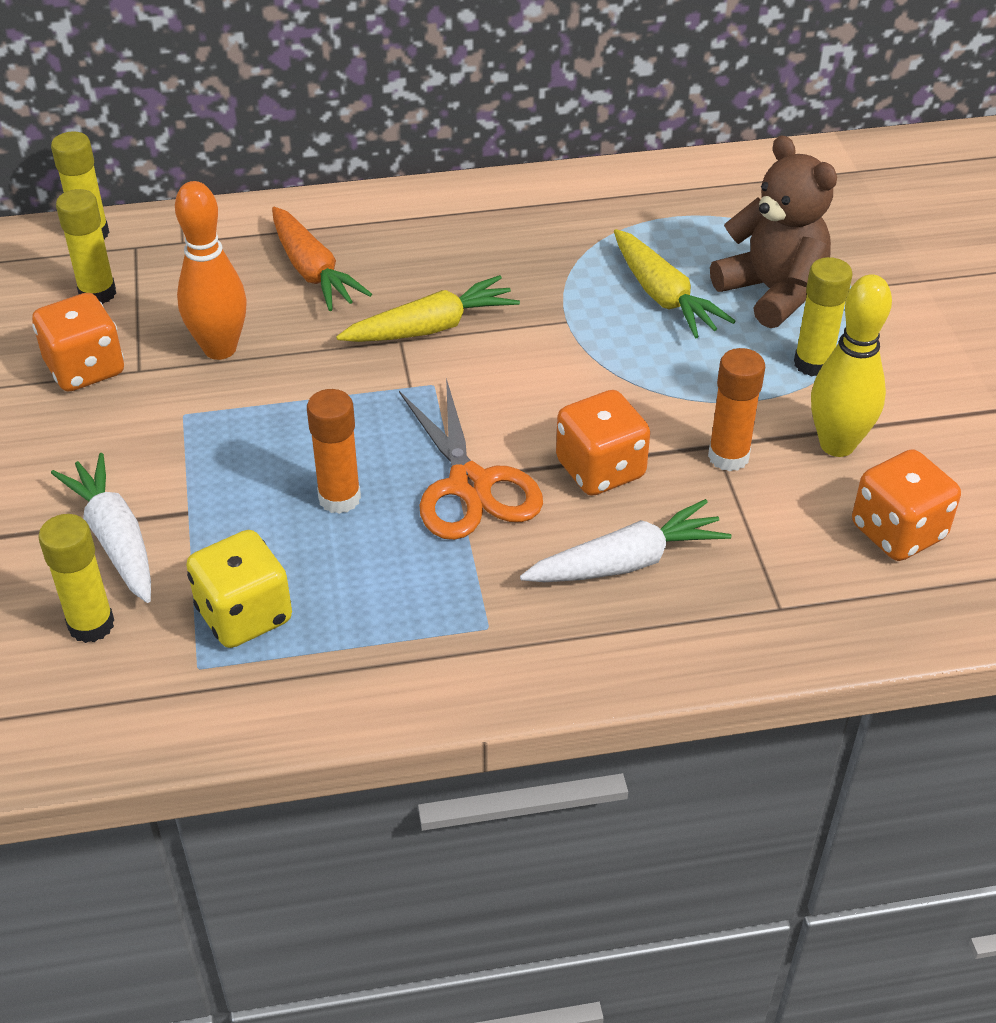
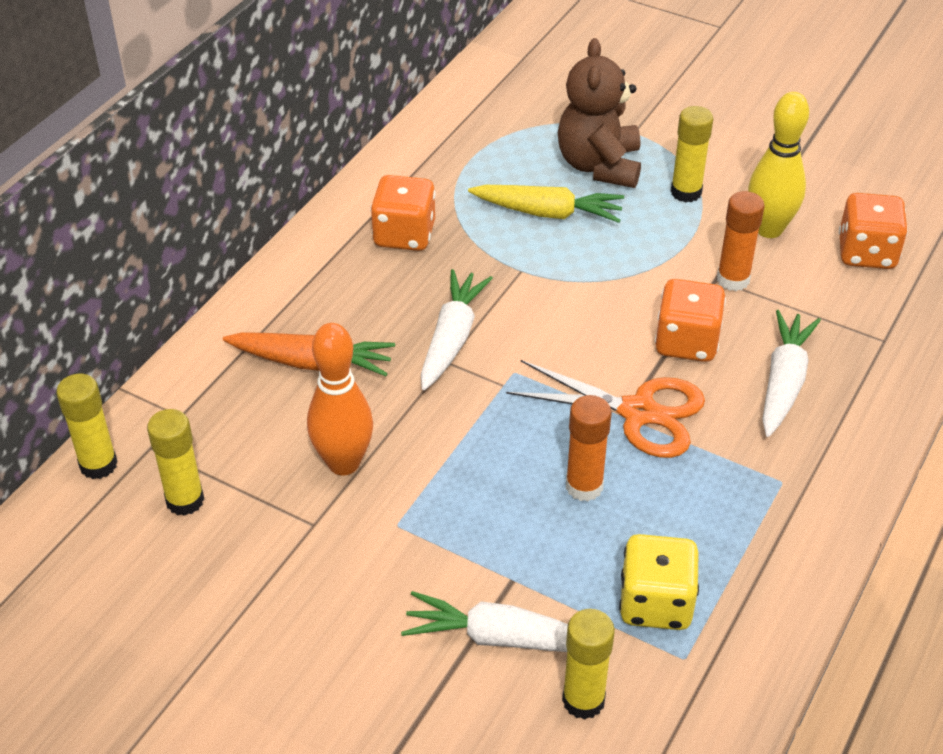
camera: 50 degrees left, 0 degrees up
(85, 369) = (275, 556): orange dice -> orange dice (404, 235)
(430, 327) = (451, 338): yellow carrot -> white carrot
(772, 292) = (599, 166): brown teddy bear -> brown teddy bear turned 90 degrees counterclockwise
○ ○ ○ ○ ○
__Problem description__: Lines of the listing above that include the string "degrees" should each be copied.

__Exercise solution__:
camera: 50 degrees left, 0 degrees up
(772, 292) = (599, 166): brown teddy bear -> brown teddy bear turned 90 degrees counterclockwise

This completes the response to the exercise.